* [Exercise description] Return every line below in which "degrees" appears.

* [Available data]

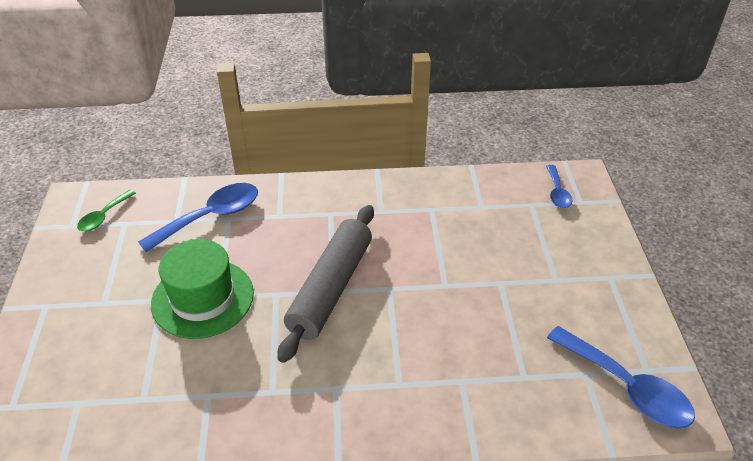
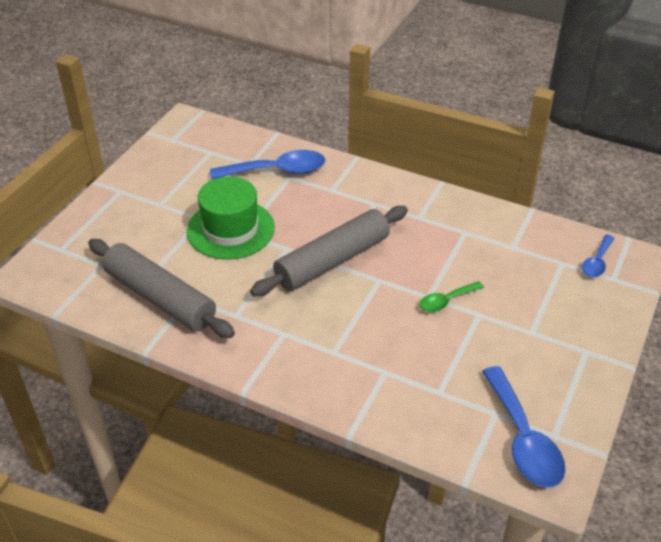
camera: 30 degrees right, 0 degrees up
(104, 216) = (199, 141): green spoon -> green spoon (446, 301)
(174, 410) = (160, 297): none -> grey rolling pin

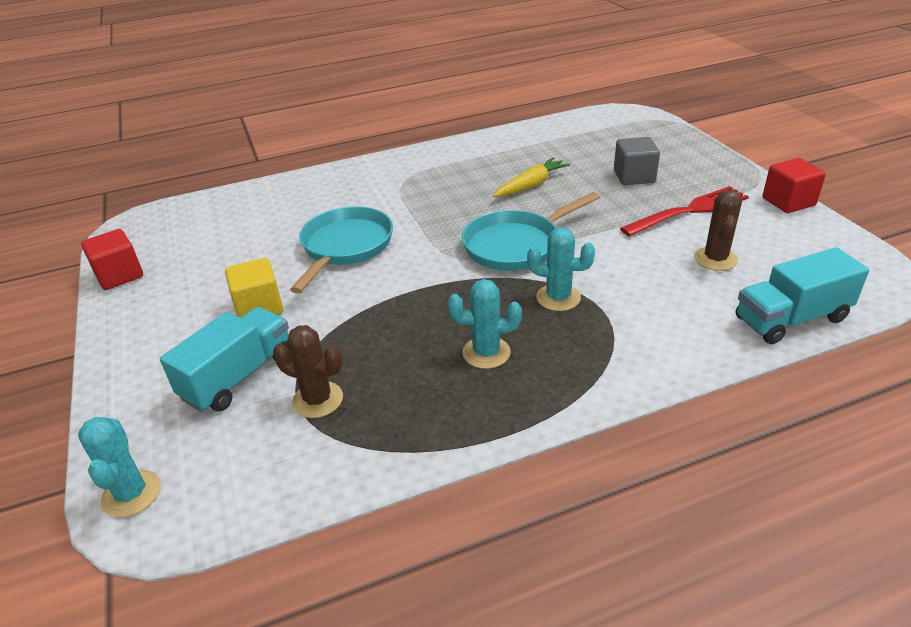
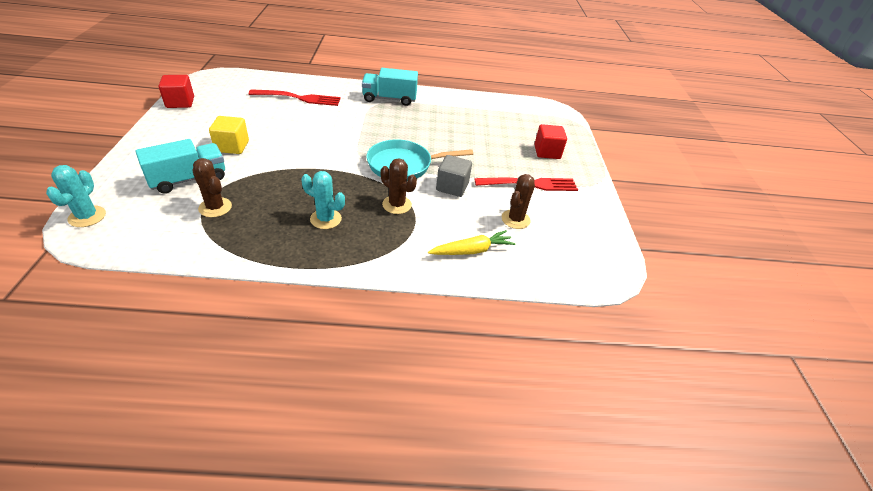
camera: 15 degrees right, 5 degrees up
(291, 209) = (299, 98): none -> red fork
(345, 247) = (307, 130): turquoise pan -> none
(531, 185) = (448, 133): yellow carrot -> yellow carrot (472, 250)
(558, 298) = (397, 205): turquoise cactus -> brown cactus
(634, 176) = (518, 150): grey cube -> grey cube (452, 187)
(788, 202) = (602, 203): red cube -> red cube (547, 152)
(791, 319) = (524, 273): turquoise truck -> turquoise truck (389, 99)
==
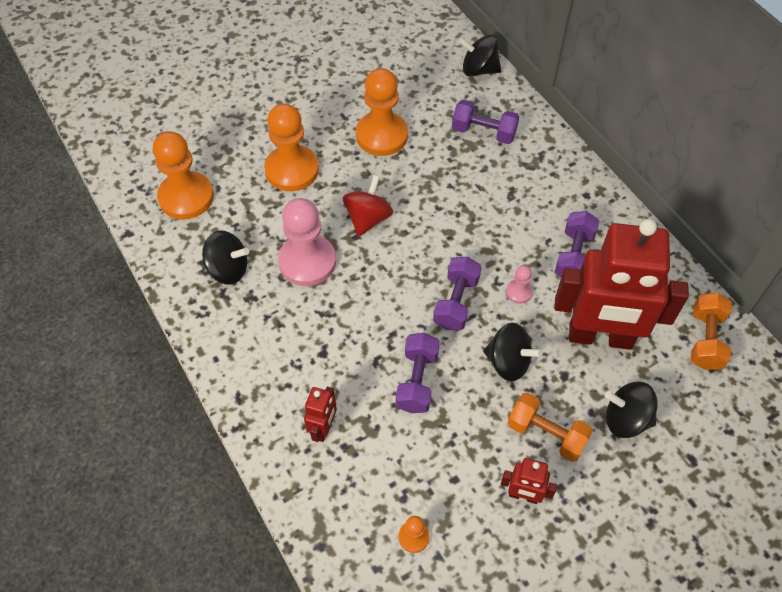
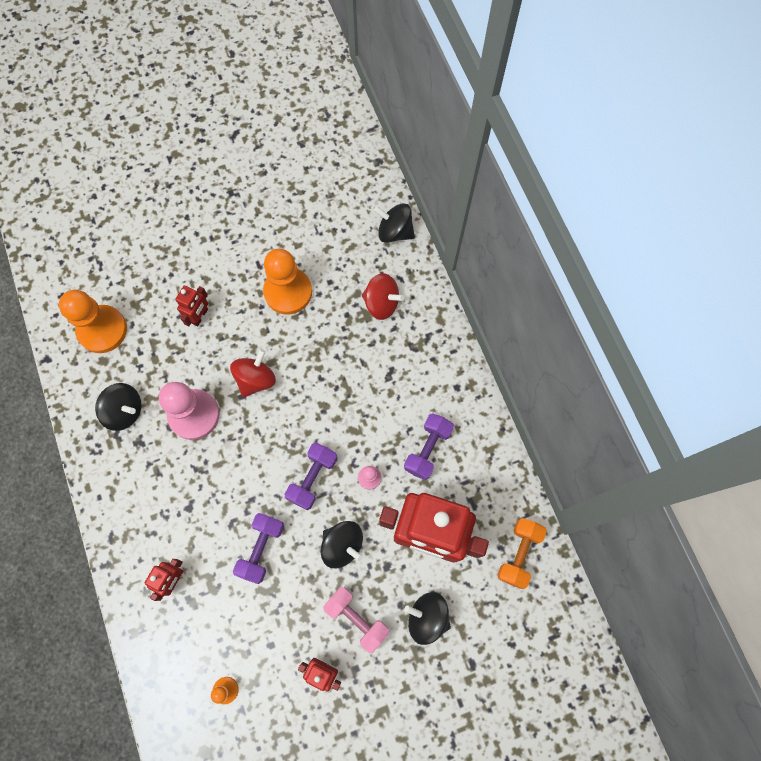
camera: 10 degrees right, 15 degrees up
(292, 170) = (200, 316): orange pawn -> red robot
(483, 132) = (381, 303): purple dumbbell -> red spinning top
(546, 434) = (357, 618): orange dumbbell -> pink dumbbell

* [Your solution]
camera: 30 degrees right, 0 degrees up
camera: 15 degrees right, 5 degrees up
camera: 10 degrees right, 15 degrees up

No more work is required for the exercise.